WHAT TO DO -> Could you write out the opening lines of the data, word for word, stopping after the line that contains "pink rectangle: (88, 29) -> (145, 26), moved"?

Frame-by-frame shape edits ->
═══

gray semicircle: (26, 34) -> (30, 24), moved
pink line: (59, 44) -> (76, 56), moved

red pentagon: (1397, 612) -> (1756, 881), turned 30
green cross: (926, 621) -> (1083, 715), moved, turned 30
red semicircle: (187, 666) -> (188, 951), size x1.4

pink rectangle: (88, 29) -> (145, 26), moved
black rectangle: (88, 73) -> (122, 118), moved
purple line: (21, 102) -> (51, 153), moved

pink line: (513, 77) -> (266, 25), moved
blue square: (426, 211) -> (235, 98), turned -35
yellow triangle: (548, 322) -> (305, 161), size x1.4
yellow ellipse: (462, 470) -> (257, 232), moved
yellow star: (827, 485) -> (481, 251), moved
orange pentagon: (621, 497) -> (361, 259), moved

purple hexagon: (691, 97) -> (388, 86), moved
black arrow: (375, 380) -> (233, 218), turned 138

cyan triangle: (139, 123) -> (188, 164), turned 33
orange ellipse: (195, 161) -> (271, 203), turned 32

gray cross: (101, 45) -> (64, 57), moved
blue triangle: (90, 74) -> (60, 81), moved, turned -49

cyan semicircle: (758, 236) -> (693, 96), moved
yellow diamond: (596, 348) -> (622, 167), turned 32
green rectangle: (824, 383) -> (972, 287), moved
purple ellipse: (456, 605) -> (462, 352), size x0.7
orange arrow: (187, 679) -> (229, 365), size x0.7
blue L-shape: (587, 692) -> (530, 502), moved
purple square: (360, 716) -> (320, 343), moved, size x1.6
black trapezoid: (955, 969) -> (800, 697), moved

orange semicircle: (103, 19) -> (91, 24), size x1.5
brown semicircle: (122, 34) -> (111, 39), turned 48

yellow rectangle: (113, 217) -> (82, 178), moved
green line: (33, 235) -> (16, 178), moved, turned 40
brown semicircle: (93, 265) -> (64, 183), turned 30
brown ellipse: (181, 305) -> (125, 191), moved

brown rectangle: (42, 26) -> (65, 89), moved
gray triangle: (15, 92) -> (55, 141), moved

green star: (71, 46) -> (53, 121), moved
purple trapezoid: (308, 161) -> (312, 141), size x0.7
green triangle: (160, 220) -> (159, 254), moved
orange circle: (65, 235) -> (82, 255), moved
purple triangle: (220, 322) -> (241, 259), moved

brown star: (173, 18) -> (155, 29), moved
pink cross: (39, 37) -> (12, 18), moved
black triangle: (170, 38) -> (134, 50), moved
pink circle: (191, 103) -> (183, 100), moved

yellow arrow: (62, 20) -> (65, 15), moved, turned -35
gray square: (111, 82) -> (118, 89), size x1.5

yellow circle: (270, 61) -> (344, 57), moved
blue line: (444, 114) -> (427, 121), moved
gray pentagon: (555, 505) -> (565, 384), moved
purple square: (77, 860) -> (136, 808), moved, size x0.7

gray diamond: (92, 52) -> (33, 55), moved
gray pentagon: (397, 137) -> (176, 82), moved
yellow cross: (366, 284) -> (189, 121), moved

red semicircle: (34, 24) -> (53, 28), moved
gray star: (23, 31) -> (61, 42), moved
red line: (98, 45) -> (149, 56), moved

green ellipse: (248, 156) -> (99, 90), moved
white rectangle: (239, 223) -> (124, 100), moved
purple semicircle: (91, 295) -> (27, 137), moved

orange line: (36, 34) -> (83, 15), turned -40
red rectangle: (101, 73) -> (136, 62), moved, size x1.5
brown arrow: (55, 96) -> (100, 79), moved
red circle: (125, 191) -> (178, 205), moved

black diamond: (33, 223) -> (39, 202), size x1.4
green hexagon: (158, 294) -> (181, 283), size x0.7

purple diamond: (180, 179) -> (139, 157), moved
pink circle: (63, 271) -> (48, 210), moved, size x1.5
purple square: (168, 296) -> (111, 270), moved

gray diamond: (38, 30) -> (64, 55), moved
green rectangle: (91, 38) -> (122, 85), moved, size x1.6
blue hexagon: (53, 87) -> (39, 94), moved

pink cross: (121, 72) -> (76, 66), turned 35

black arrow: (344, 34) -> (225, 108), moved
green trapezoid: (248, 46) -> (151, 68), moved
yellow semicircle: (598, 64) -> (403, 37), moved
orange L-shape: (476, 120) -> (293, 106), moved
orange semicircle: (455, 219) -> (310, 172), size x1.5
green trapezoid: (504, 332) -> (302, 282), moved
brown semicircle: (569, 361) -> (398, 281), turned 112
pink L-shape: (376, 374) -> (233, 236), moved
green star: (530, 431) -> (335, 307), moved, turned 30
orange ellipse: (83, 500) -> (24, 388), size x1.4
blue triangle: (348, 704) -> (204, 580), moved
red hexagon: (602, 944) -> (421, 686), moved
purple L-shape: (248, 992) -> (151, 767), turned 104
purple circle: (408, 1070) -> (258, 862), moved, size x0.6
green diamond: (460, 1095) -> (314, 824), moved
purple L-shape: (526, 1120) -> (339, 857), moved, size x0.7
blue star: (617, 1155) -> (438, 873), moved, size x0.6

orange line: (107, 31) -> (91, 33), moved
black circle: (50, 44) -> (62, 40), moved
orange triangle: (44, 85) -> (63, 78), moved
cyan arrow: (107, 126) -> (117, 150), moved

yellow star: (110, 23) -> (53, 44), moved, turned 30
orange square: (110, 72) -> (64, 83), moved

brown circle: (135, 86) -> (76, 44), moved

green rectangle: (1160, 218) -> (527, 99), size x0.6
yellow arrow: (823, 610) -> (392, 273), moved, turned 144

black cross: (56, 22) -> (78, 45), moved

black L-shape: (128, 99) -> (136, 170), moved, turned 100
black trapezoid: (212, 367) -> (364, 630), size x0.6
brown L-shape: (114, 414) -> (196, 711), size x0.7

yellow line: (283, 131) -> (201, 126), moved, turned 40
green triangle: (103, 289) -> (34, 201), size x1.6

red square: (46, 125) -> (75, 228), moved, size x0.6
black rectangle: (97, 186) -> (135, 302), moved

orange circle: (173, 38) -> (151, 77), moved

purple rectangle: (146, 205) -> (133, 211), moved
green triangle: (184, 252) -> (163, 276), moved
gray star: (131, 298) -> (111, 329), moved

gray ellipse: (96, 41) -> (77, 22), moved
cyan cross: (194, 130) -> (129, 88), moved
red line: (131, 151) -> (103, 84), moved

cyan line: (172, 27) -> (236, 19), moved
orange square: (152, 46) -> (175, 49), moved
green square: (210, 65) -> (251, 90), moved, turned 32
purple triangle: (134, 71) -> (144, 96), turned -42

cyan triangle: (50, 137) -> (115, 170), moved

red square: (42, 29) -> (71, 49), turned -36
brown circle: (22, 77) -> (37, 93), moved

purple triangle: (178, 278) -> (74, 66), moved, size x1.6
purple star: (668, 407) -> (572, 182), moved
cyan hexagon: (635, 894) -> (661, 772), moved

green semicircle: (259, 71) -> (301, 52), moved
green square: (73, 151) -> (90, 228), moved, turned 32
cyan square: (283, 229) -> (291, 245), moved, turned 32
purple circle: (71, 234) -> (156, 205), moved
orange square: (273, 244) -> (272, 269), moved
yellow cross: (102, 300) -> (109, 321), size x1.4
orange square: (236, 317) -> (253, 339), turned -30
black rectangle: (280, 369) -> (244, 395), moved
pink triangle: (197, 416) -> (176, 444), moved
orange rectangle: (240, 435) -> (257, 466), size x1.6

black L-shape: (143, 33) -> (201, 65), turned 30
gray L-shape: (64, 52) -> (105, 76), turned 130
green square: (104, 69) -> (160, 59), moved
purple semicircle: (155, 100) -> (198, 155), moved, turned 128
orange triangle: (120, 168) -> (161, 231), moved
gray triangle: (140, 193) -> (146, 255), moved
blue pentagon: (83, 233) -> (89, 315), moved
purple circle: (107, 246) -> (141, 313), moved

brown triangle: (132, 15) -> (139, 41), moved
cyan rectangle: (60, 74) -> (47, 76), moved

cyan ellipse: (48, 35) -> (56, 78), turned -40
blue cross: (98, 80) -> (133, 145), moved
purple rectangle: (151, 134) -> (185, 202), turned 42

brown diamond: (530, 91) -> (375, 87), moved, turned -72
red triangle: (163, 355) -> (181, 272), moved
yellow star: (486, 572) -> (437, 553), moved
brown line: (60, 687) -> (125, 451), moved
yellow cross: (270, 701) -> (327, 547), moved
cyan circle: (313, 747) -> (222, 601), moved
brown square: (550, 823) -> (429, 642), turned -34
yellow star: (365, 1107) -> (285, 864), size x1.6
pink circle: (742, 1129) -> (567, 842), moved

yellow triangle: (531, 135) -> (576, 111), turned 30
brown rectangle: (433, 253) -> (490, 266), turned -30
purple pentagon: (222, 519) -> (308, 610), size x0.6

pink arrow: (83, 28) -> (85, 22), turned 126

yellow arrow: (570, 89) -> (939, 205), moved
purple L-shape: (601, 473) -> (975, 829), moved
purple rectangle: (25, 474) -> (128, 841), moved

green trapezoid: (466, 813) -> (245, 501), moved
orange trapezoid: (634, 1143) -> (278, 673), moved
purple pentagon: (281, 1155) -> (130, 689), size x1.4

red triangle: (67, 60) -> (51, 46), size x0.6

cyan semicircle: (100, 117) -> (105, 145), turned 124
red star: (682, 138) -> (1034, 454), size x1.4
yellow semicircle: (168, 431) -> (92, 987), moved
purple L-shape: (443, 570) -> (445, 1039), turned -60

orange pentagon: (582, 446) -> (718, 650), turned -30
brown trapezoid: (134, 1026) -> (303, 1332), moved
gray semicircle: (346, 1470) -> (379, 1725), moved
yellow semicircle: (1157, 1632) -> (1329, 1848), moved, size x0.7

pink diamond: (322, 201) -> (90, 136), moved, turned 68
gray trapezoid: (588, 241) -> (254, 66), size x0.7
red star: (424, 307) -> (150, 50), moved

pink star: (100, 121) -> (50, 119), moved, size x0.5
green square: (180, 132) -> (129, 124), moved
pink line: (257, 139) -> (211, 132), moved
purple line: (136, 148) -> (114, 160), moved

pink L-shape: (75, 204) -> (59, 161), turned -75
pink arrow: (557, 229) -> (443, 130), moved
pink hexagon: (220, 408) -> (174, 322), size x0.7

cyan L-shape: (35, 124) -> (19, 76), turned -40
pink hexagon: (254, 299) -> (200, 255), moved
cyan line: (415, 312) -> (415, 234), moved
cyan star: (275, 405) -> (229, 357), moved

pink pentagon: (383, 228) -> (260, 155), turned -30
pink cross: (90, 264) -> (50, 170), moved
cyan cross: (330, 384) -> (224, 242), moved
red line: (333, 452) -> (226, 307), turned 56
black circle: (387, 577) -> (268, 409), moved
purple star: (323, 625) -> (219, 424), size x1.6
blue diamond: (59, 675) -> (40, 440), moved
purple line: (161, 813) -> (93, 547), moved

═══

SOLUTION ->
gray semicircle: (26, 34) -> (30, 24), moved
pink line: (59, 44) -> (76, 56), moved

red pentagon: (1397, 612) -> (1756, 881), turned 30
green cross: (926, 621) -> (1083, 715), moved, turned 30
red semicircle: (187, 666) -> (188, 951), size x1.4

pink rectangle: (88, 29) -> (145, 26), moved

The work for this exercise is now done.